Exercise objective:
Output the listing below verbatim, but drop the images.

Given data:
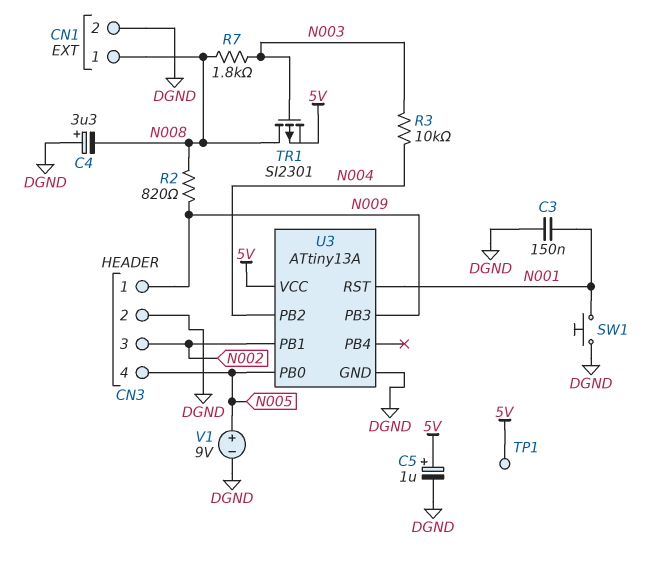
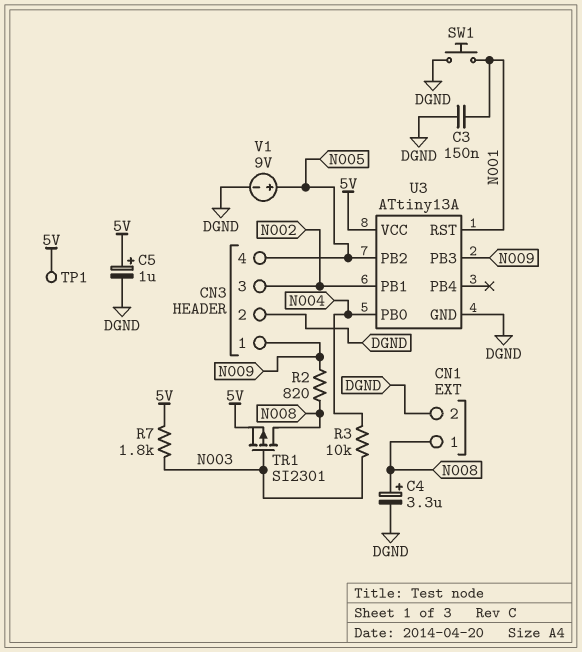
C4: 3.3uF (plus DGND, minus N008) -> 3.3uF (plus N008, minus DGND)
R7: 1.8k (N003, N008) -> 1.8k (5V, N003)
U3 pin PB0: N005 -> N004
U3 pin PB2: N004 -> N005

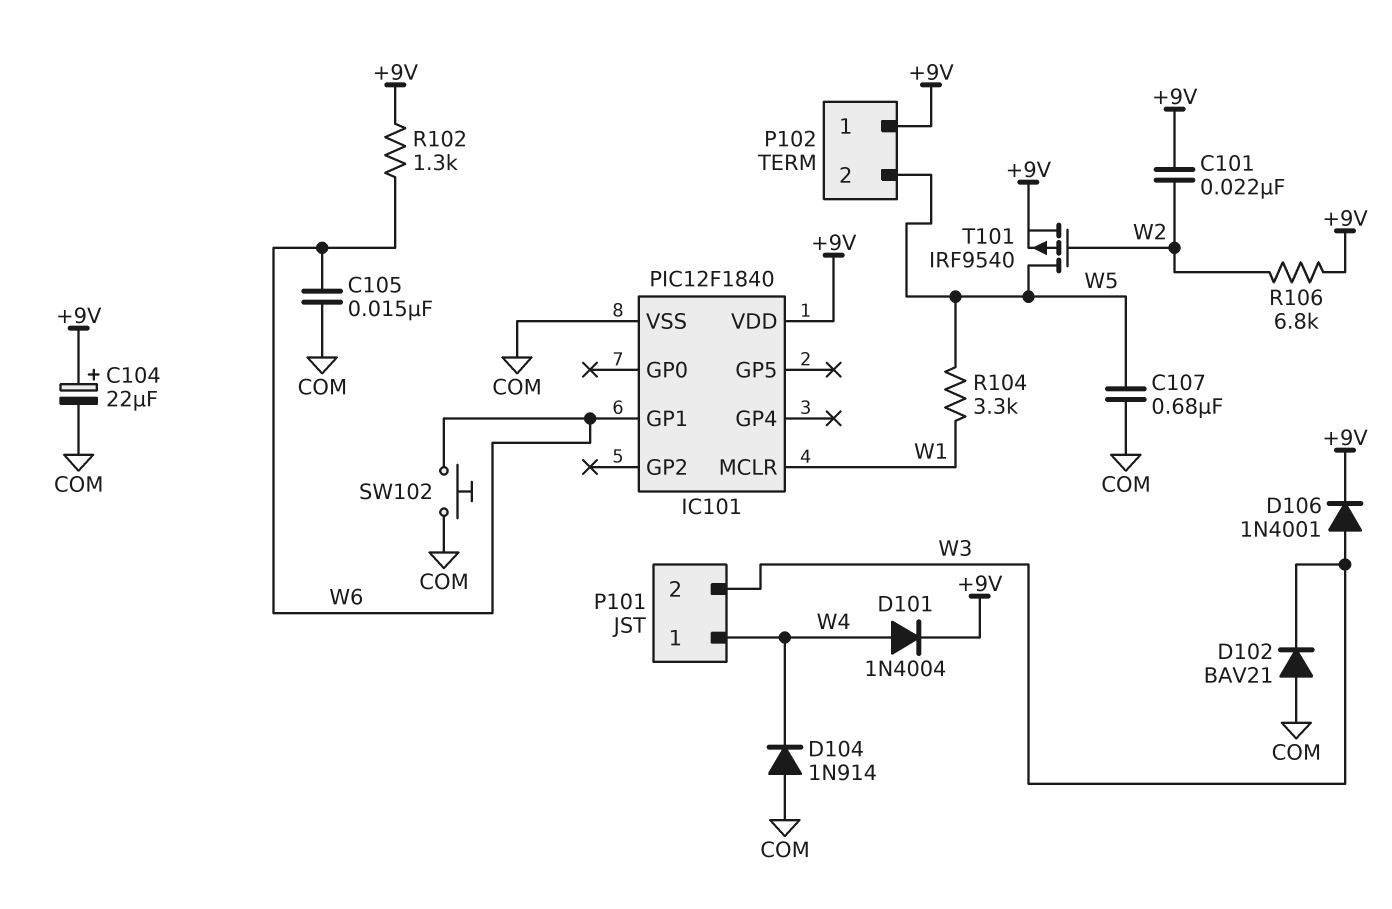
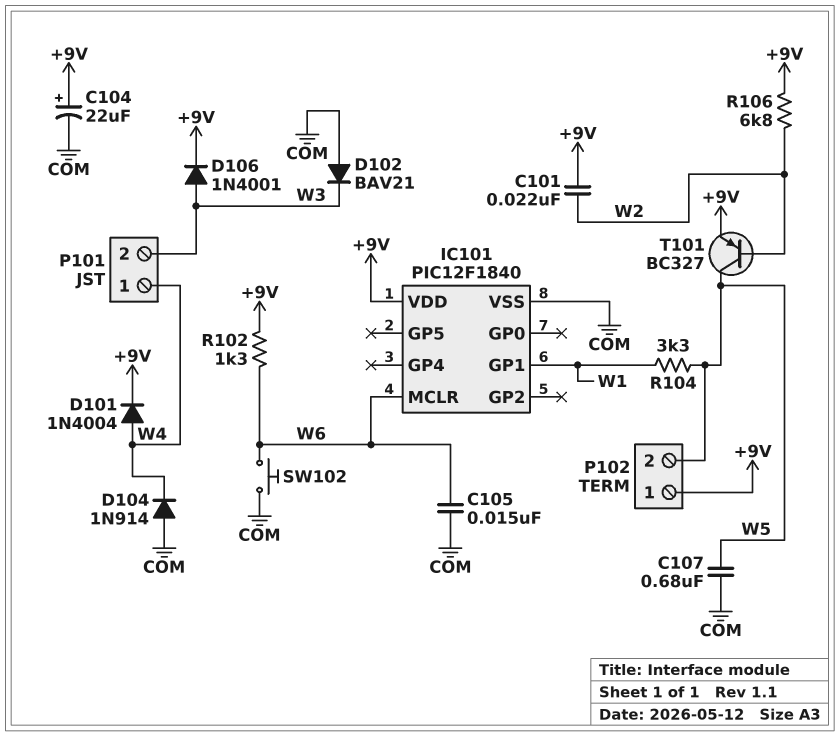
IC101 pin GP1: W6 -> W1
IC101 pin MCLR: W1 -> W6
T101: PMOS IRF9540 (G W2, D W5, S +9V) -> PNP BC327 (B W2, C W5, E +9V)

Task result:
C4: 3.3uF (plus DGND, minus N008) -> 3.3uF (plus N008, minus DGND)
R7: 1.8k (N003, N008) -> 1.8k (5V, N003)
U3 pin PB0: N005 -> N004
U3 pin PB2: N004 -> N005

IC101 pin GP1: W6 -> W1
IC101 pin MCLR: W1 -> W6
T101: PMOS IRF9540 (G W2, D W5, S +9V) -> PNP BC327 (B W2, C W5, E +9V)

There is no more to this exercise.